• **DATA SUPPLIED**

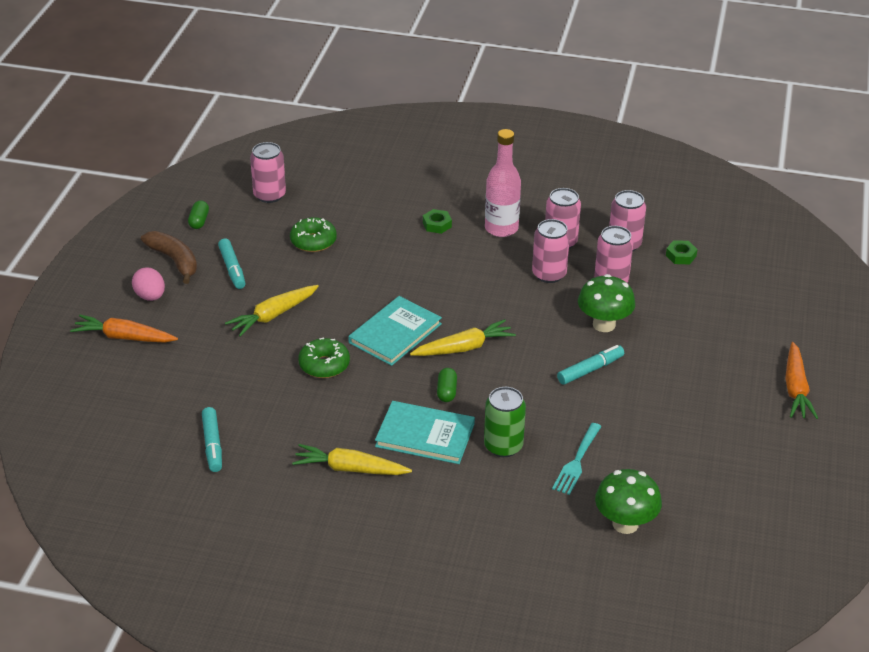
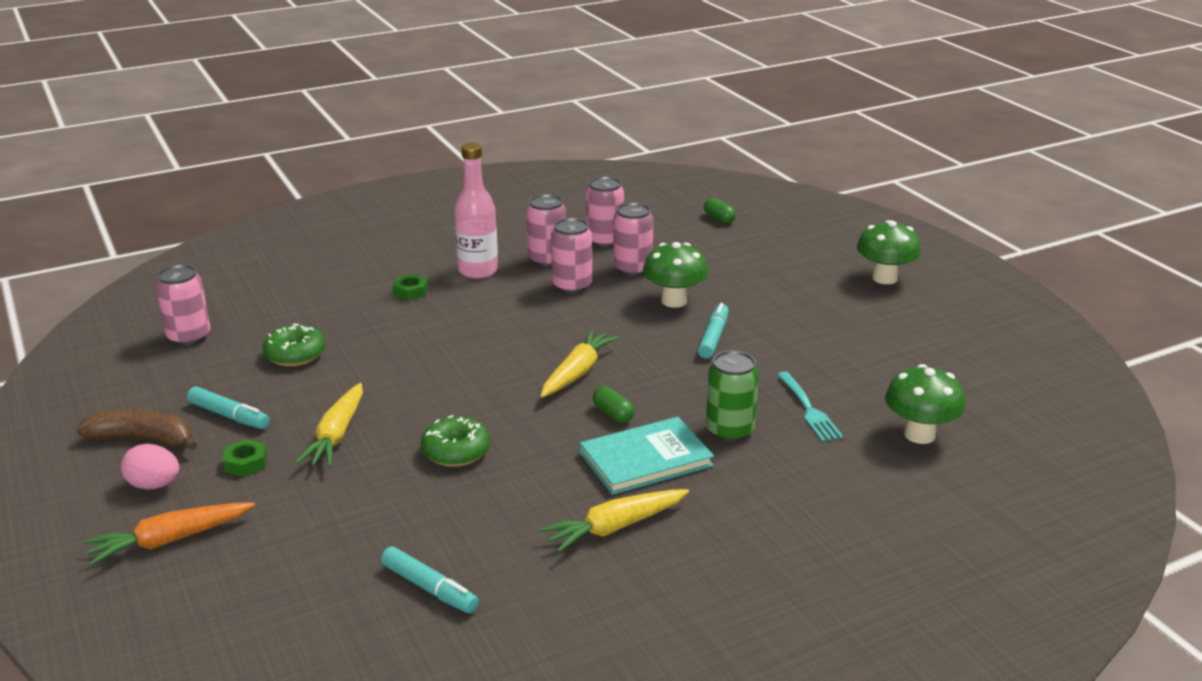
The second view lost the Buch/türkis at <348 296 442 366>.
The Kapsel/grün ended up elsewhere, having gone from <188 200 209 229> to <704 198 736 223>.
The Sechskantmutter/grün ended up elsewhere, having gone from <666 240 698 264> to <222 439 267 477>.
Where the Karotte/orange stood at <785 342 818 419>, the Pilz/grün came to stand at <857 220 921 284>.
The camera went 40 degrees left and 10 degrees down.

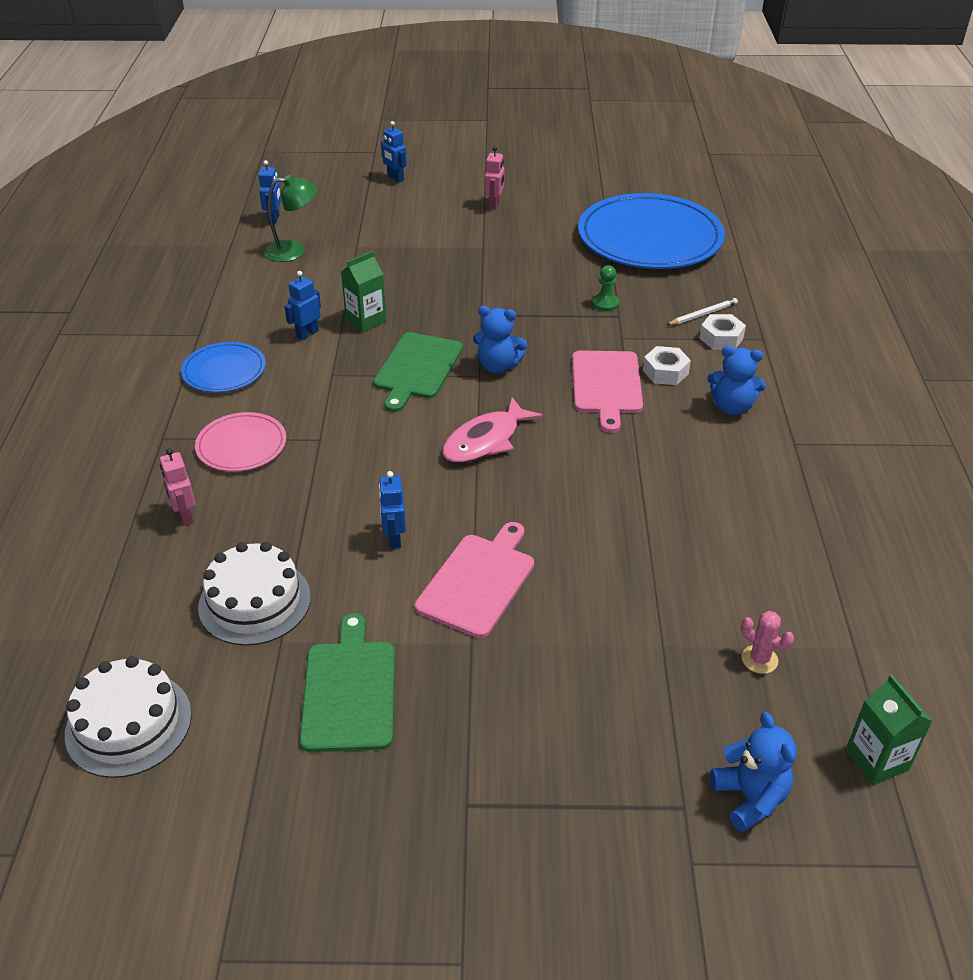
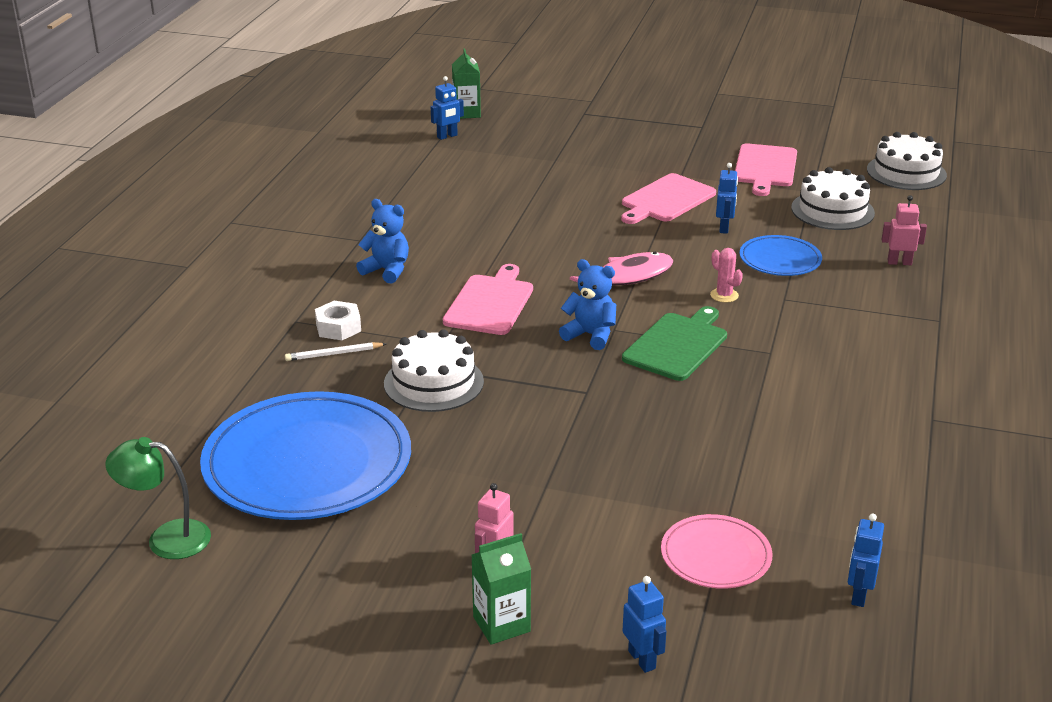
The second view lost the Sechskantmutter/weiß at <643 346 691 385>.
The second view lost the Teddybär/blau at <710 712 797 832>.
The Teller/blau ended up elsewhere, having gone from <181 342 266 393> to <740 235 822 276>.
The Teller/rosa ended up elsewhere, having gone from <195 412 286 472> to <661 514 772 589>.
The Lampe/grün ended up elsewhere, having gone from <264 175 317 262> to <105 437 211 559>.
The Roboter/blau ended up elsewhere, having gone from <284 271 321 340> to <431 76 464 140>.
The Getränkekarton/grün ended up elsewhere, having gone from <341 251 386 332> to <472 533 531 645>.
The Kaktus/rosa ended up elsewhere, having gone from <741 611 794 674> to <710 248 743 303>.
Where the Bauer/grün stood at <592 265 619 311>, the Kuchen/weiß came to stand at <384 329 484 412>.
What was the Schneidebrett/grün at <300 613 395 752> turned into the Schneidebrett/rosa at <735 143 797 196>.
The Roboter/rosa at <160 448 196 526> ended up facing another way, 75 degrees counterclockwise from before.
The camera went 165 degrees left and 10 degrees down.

• **AIM OF THE TASK**
For this exercise, output only the lines from the one bearing "The camera went 40" to the end of the material above, exactly as written, with pictures left out.

• **REPLY**
The camera went 40 degrees left and 10 degrees down.

The second view lost the Sechskantmutter/weiß at <643 346 691 385>.
The second view lost the Teddybär/blau at <710 712 797 832>.
The Teller/blau ended up elsewhere, having gone from <181 342 266 393> to <740 235 822 276>.
The Teller/rosa ended up elsewhere, having gone from <195 412 286 472> to <661 514 772 589>.
The Lampe/grün ended up elsewhere, having gone from <264 175 317 262> to <105 437 211 559>.
The Roboter/blau ended up elsewhere, having gone from <284 271 321 340> to <431 76 464 140>.
The Getränkekarton/grün ended up elsewhere, having gone from <341 251 386 332> to <472 533 531 645>.
The Kaktus/rosa ended up elsewhere, having gone from <741 611 794 674> to <710 248 743 303>.
Where the Bauer/grün stood at <592 265 619 311>, the Kuchen/weiß came to stand at <384 329 484 412>.
What was the Schneidebrett/grün at <300 613 395 752> turned into the Schneidebrett/rosa at <735 143 797 196>.
The Roboter/rosa at <160 448 196 526> ended up facing another way, 75 degrees counterclockwise from before.
The camera went 165 degrees left and 10 degrees down.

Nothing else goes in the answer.